#### [DATASET RECORDS]
════════════════════
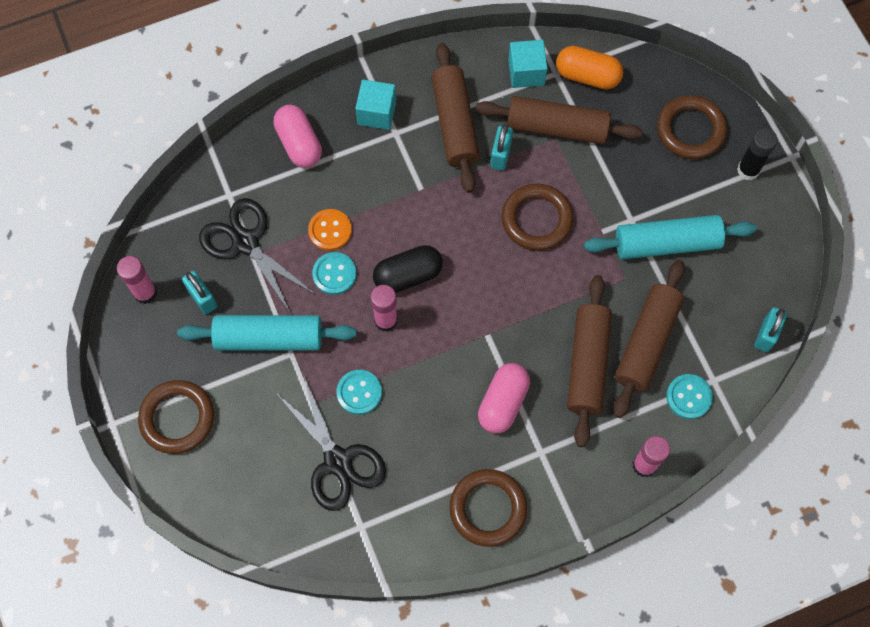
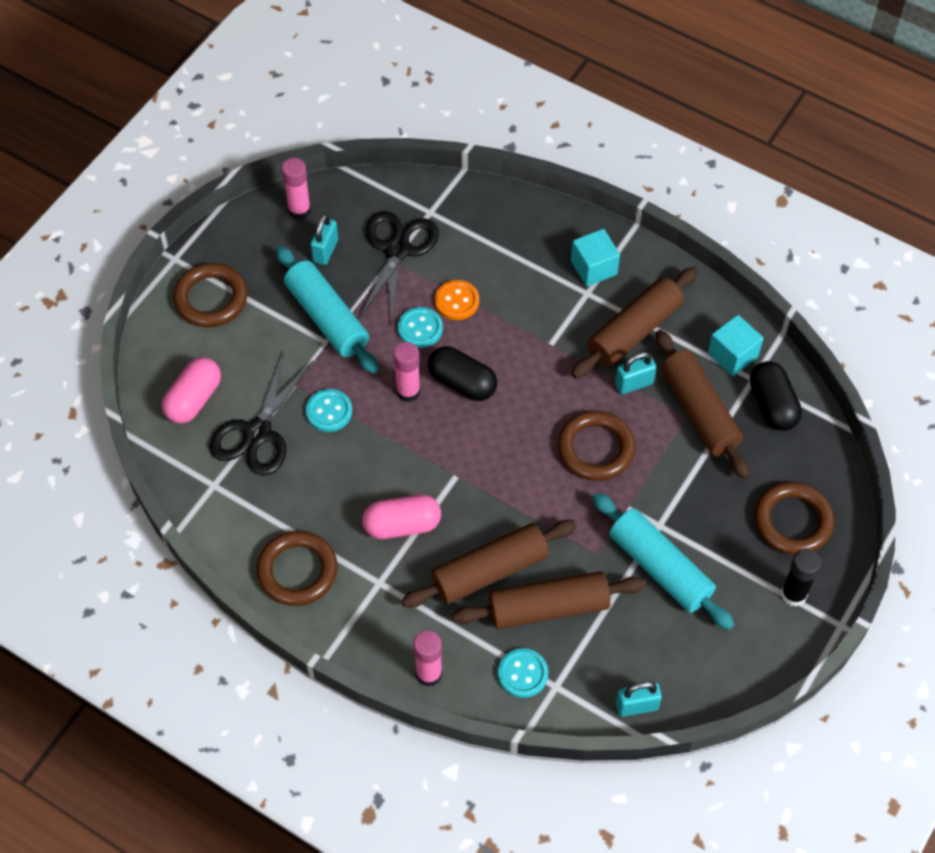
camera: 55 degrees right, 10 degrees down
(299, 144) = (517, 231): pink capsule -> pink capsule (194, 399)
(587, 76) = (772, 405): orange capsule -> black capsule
════════════════════
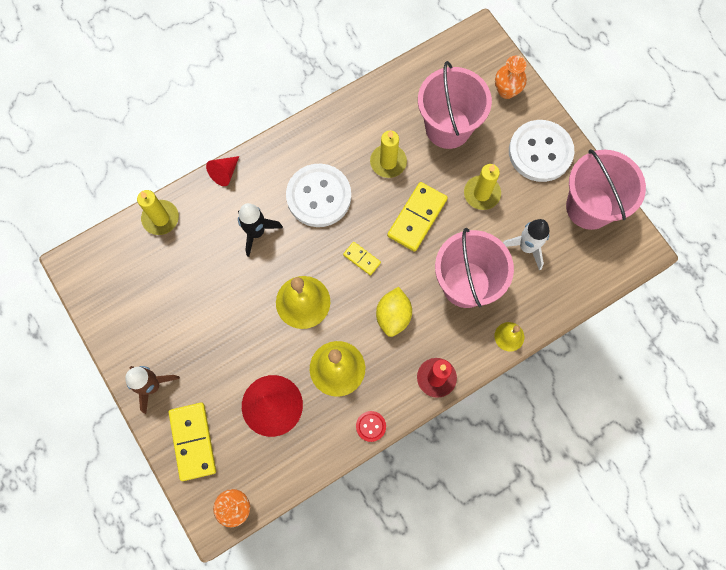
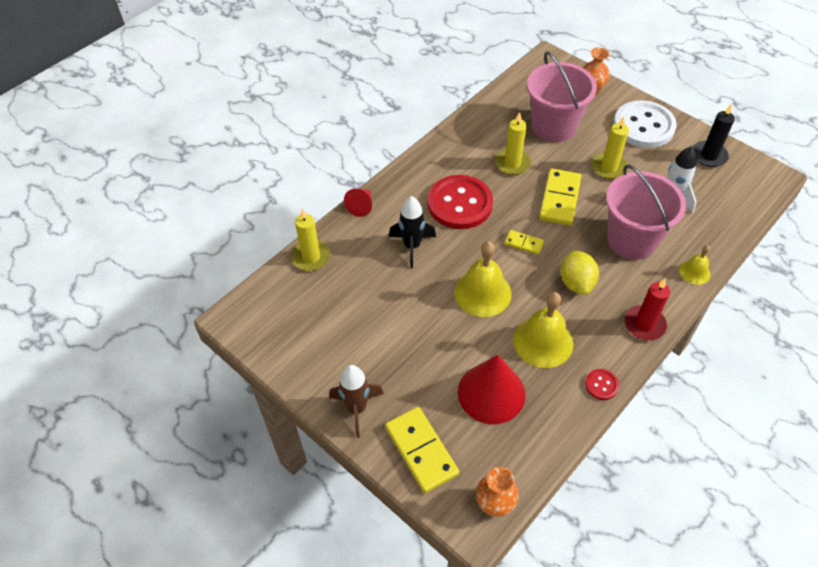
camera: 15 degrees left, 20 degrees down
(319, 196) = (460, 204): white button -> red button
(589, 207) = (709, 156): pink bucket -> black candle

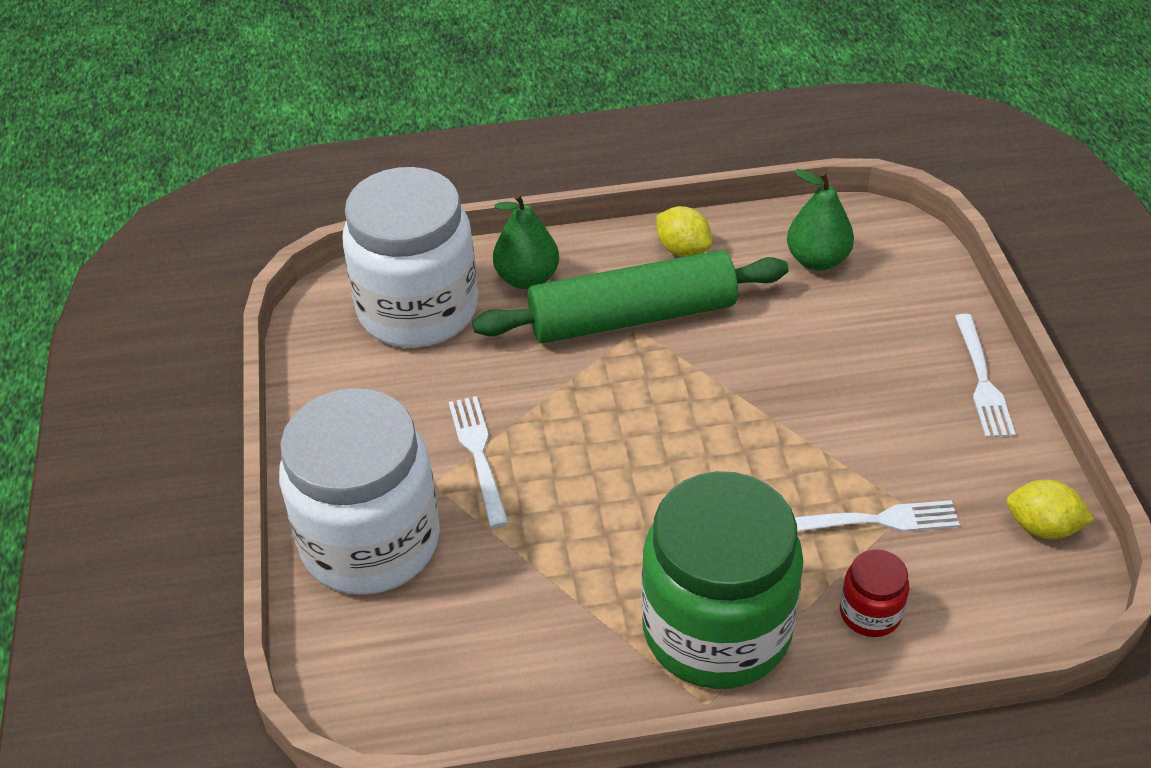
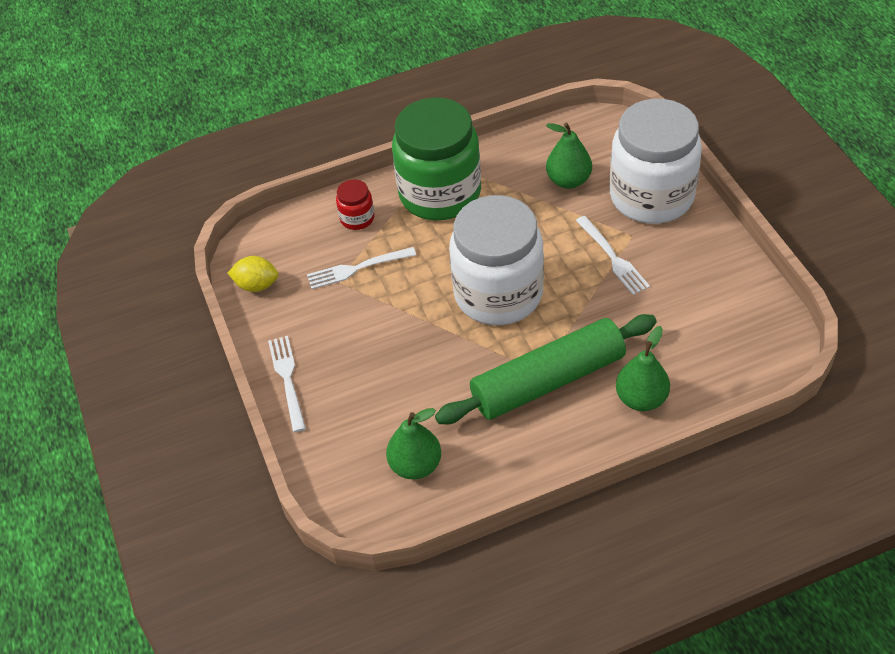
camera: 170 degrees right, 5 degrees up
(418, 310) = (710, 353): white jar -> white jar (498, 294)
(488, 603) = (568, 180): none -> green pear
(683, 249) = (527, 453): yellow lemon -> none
════════════════════
#### [WHAT IS REQUIRED]
Filter the data down to the lines that contain the string "none", and copy them.

#### [SOLUTION]
(488, 603) = (568, 180): none -> green pear
(683, 249) = (527, 453): yellow lemon -> none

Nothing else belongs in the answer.